## Exercise goal
Your output should be everything below from the line containing "(479, 190) = (481, 198): none -> white mug" down to the line containing "(679, 92) = (215, 94): none -> pink pan", both ends included, copied exactly, with pictures left out.

───── Data to use ─────

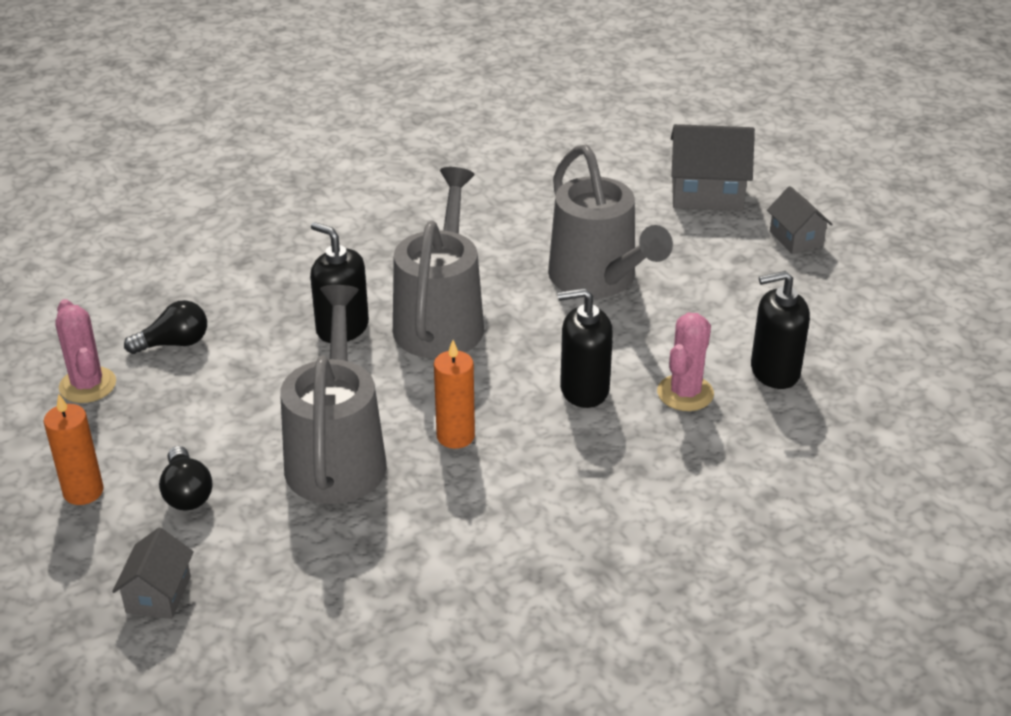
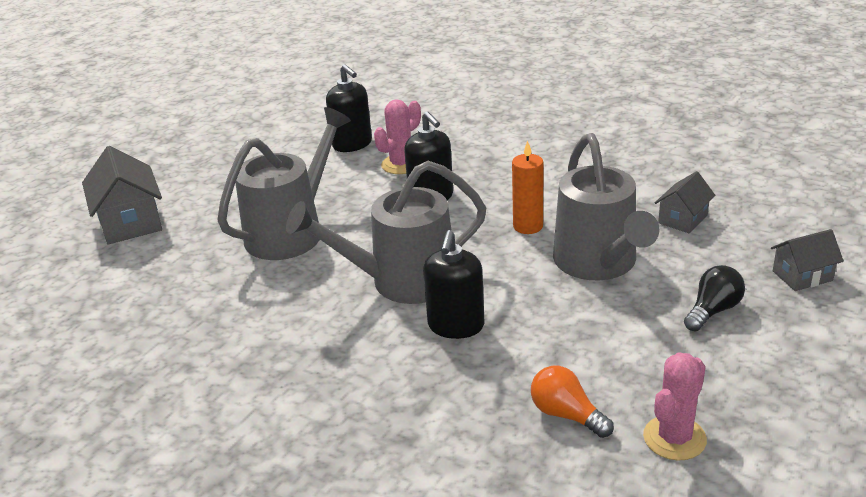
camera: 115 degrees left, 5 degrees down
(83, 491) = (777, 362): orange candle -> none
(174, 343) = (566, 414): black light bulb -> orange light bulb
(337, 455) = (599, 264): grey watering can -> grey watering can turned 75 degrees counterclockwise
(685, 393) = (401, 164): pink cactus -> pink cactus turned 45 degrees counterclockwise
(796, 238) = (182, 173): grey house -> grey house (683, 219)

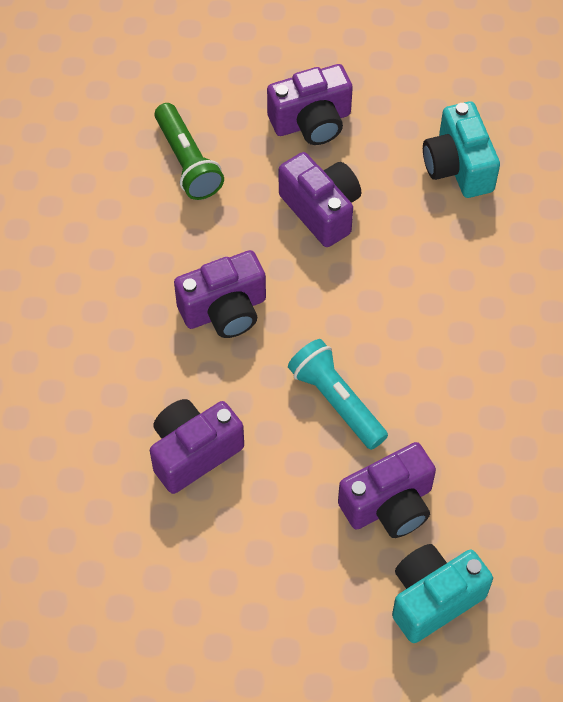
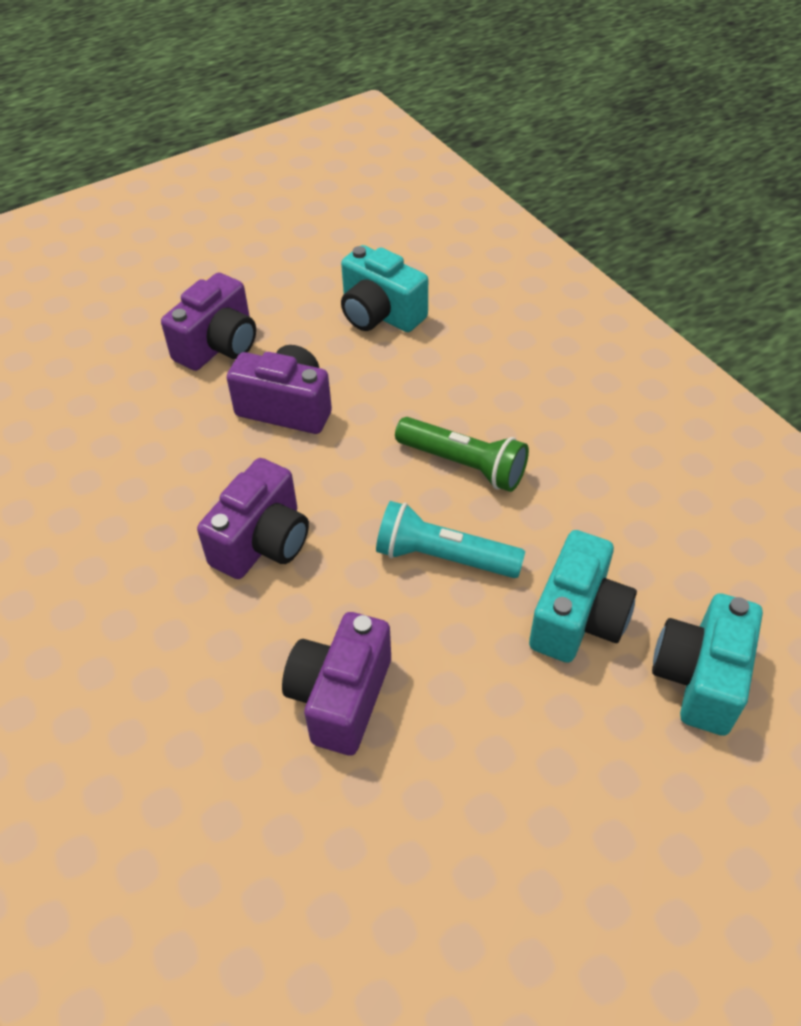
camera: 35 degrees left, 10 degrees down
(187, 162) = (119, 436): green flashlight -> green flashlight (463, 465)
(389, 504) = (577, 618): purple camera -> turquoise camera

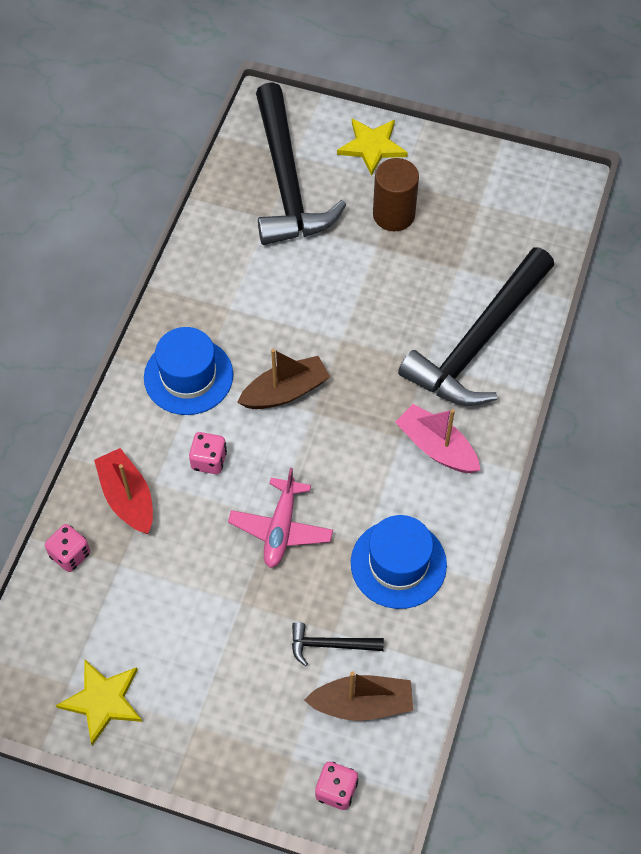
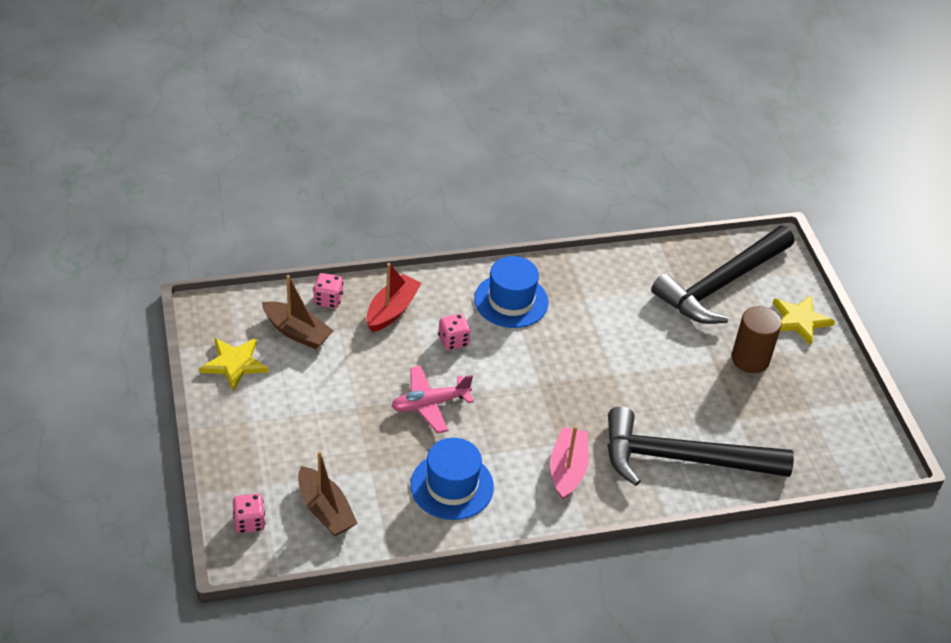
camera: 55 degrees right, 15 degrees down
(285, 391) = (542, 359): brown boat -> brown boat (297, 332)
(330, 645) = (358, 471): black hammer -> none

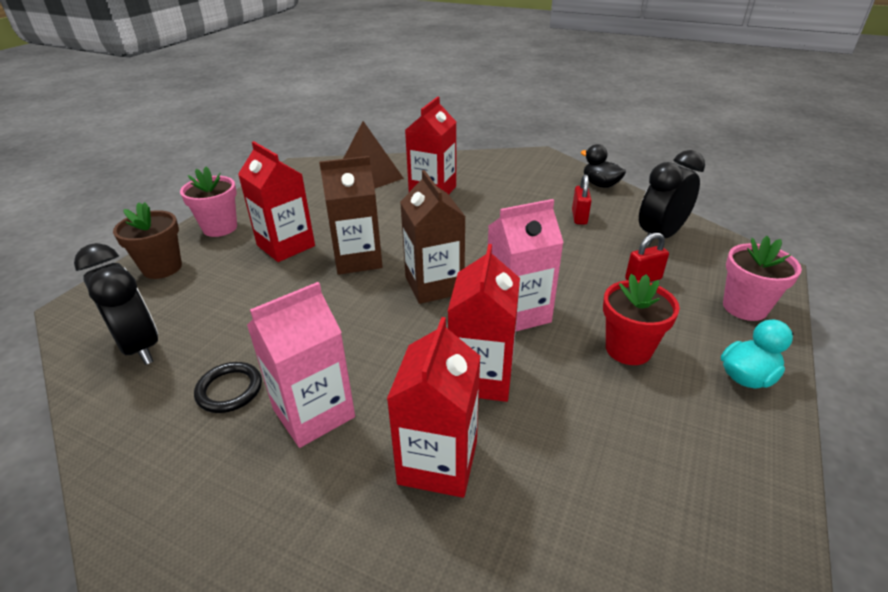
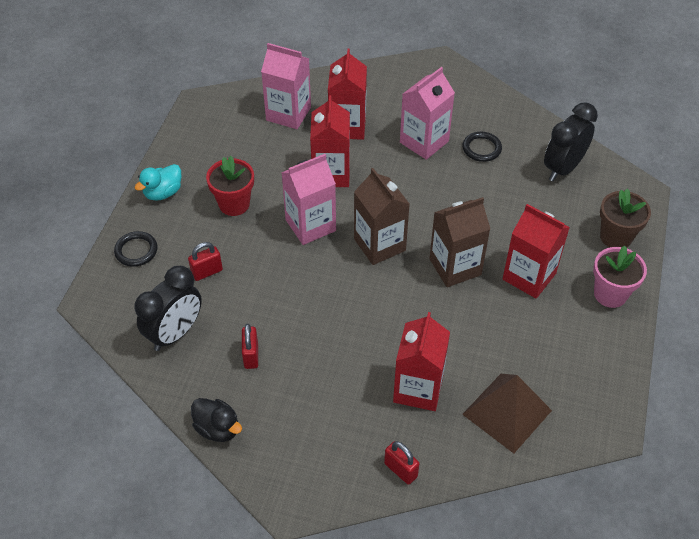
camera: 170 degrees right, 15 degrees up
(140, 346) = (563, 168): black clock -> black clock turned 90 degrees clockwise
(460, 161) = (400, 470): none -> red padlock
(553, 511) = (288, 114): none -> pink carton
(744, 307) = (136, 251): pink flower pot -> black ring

─────
───── Data to use ─────

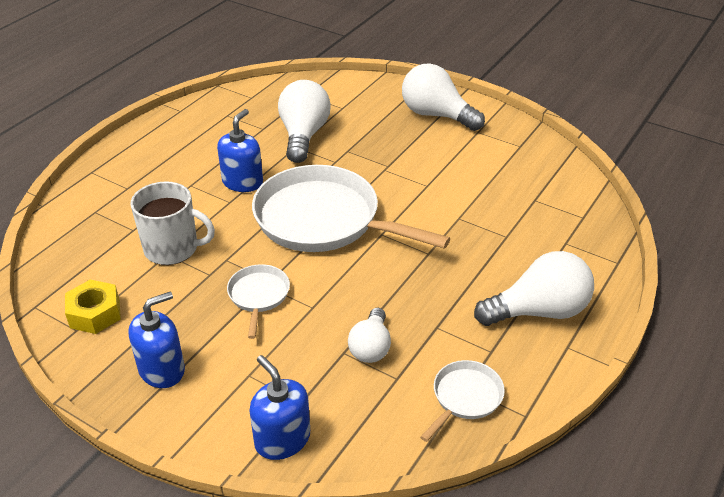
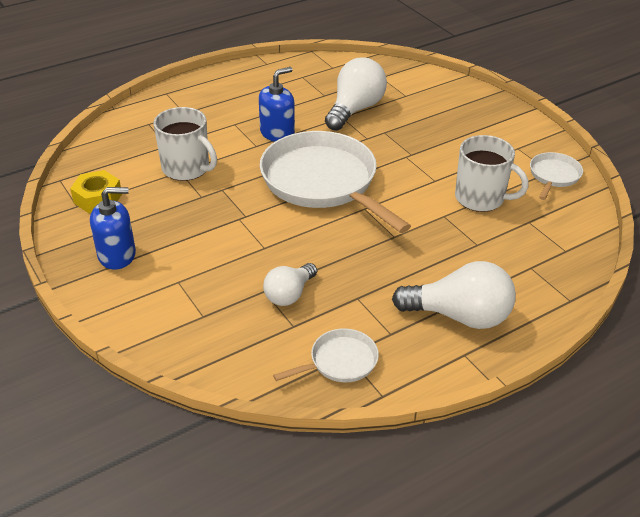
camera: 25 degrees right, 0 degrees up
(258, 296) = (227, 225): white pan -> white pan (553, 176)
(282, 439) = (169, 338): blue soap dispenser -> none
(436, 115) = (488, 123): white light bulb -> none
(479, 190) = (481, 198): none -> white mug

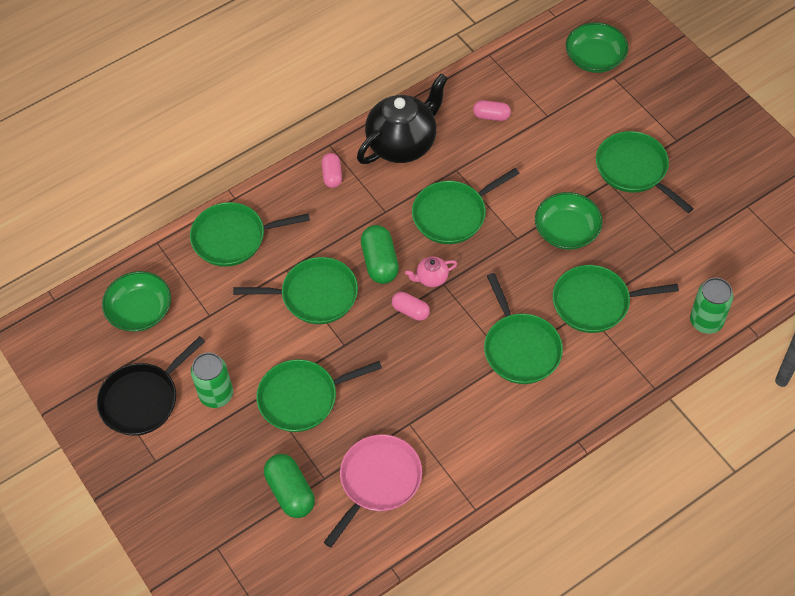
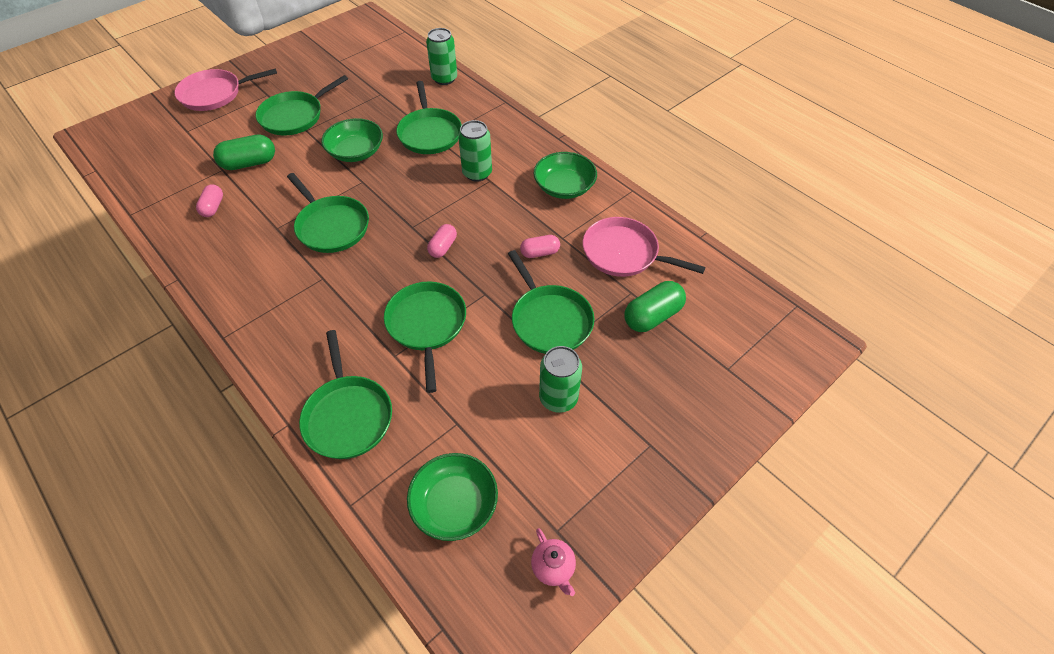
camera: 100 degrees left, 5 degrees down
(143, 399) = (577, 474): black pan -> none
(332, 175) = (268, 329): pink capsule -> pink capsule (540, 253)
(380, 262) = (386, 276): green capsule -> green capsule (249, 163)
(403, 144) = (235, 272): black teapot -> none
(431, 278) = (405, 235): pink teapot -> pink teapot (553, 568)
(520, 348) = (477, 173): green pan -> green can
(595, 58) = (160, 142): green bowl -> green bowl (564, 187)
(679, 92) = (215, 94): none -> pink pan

─────
───── Data to use ─────

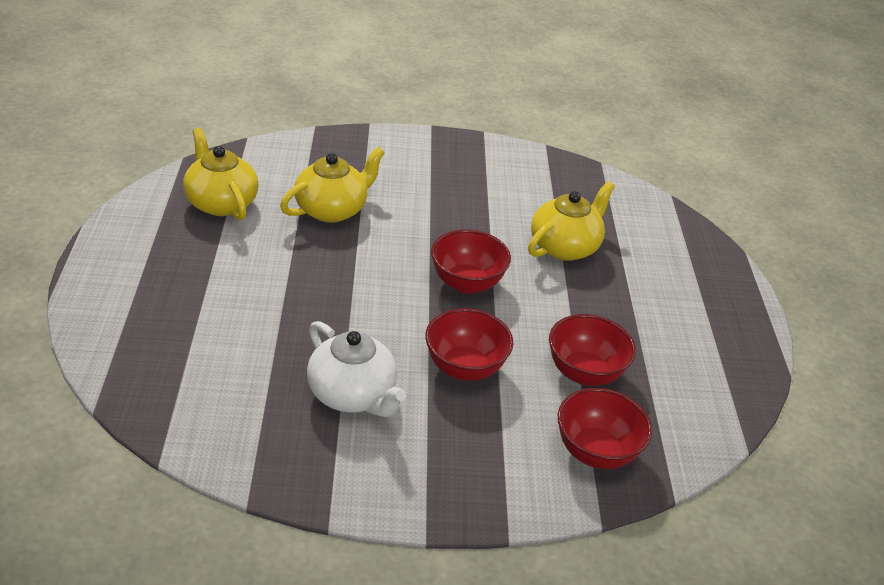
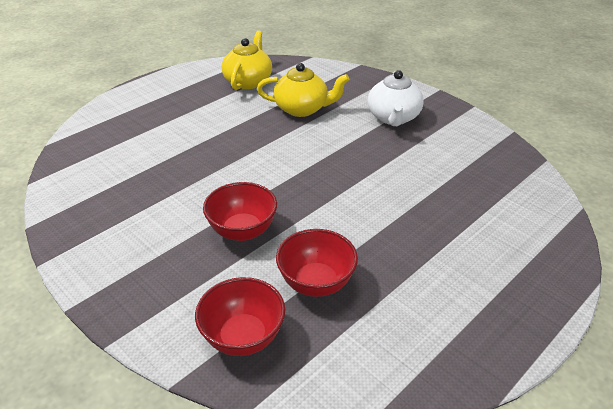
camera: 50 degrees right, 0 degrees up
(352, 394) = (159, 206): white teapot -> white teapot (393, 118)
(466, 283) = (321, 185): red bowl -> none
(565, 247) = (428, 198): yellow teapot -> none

─────

## Solution to this problem
(479, 190) = (481, 198): none -> white mug

camera: 100 degrees left, 5 degrees down
(143, 399) = (577, 474): black pan -> none
(332, 175) = (268, 329): pink capsule -> pink capsule (540, 253)
(380, 262) = (386, 276): green capsule -> green capsule (249, 163)
(403, 144) = (235, 272): black teapot -> none
(431, 278) = (405, 235): pink teapot -> pink teapot (553, 568)
(520, 348) = (477, 173): green pan -> green can
(595, 58) = (160, 142): green bowl -> green bowl (564, 187)
(679, 92) = (215, 94): none -> pink pan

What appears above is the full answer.